### Excerpted data
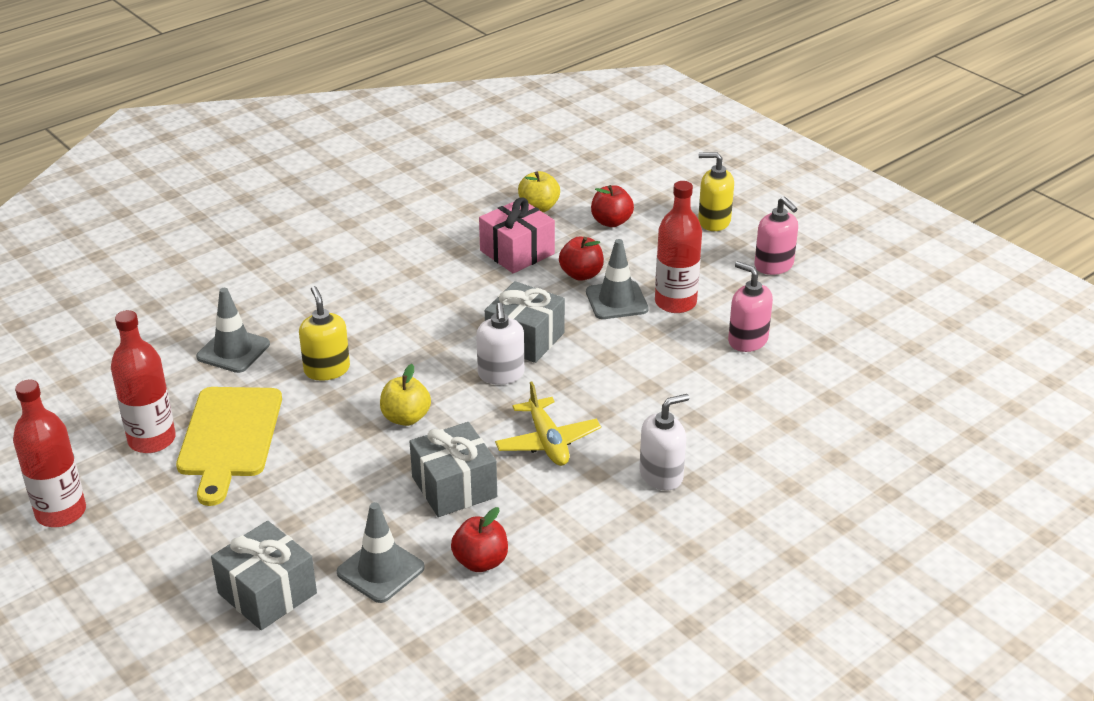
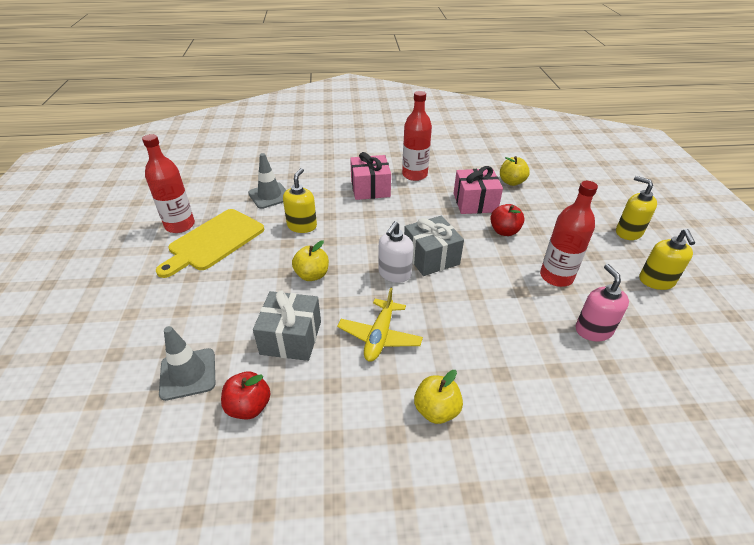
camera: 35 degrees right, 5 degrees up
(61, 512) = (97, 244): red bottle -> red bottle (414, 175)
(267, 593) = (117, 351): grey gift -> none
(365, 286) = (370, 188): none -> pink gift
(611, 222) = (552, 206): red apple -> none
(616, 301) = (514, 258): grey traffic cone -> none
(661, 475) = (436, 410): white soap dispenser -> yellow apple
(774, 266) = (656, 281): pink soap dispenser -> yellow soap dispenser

---

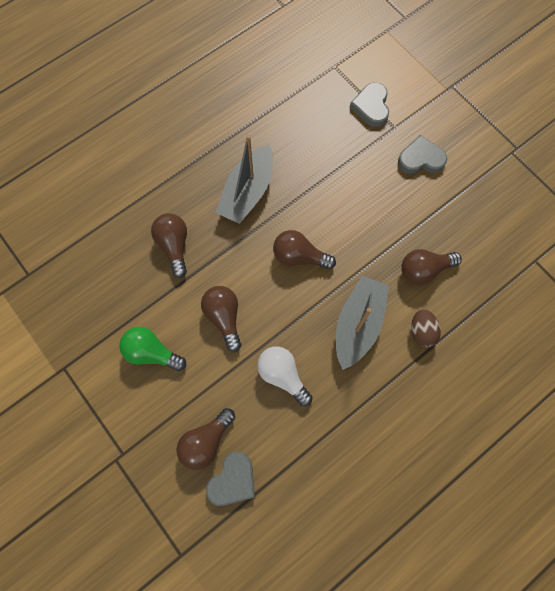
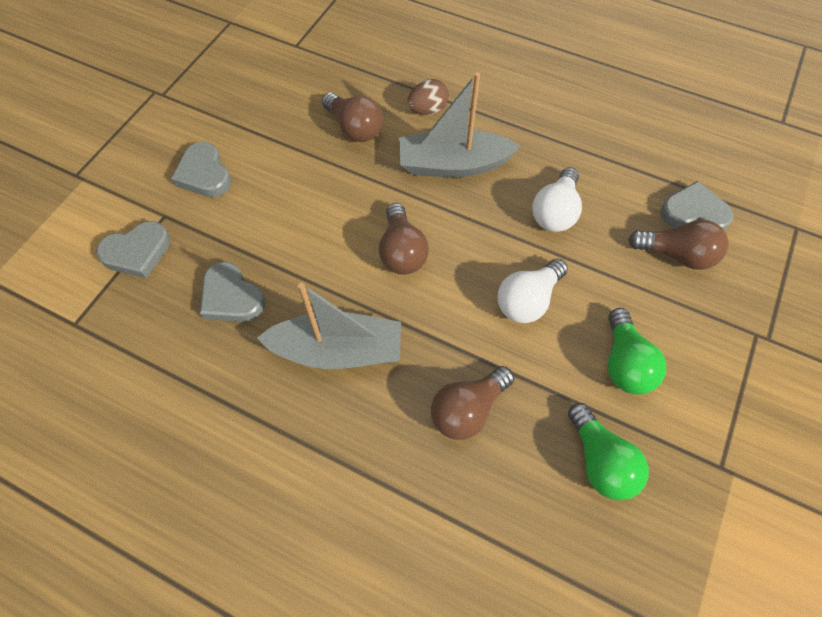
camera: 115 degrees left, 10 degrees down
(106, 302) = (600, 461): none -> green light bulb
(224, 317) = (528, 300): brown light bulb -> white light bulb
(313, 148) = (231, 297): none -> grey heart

...

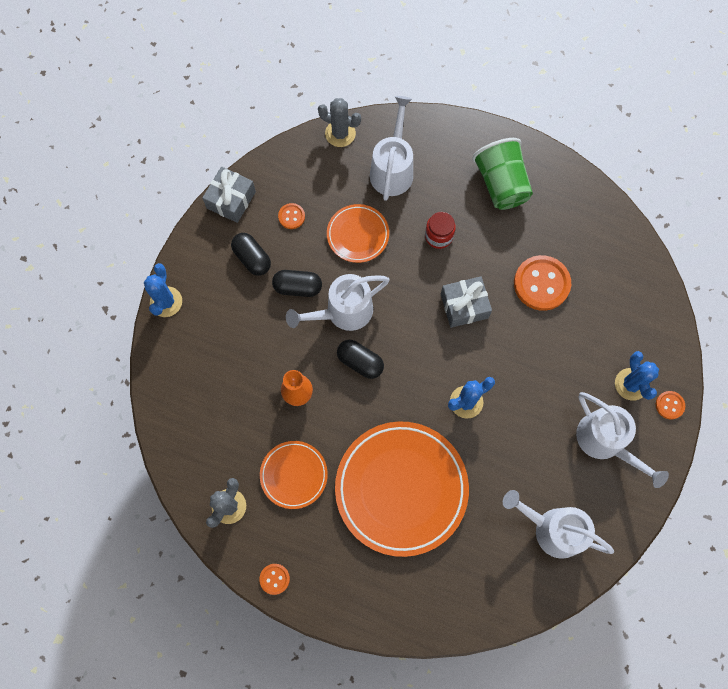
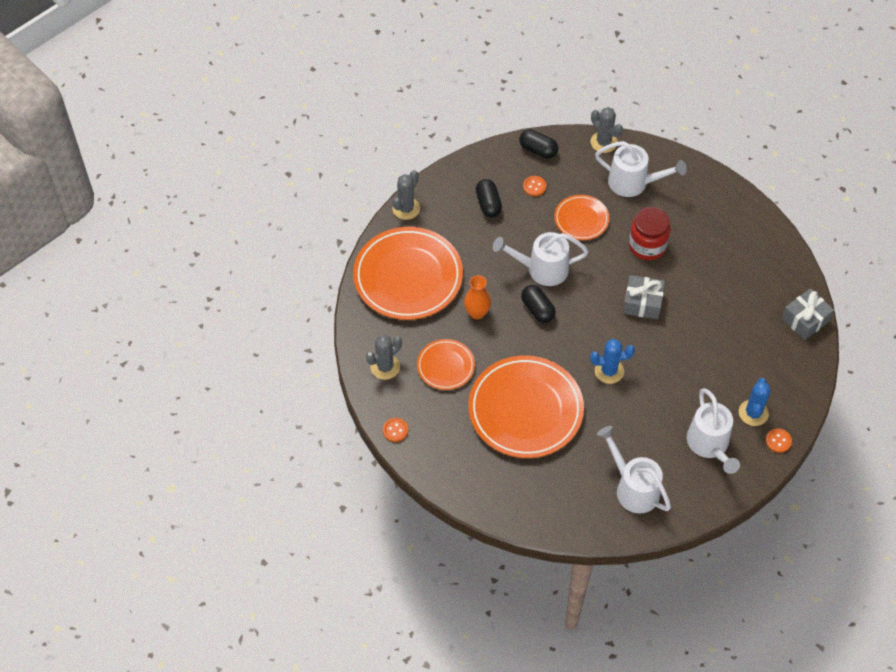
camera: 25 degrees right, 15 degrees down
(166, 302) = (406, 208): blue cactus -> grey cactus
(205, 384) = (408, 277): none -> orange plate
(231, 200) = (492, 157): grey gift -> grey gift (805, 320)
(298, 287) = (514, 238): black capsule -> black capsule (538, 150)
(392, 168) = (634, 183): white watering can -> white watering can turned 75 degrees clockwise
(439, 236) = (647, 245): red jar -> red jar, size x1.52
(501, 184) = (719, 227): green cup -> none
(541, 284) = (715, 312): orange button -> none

### Aim of the exercise
Whenever a line in the entries above includes the word "apple", pull that line out.

### Response area
(611, 222) = (552, 206): red apple -> none
(661, 475) = (436, 410): white soap dispenser -> yellow apple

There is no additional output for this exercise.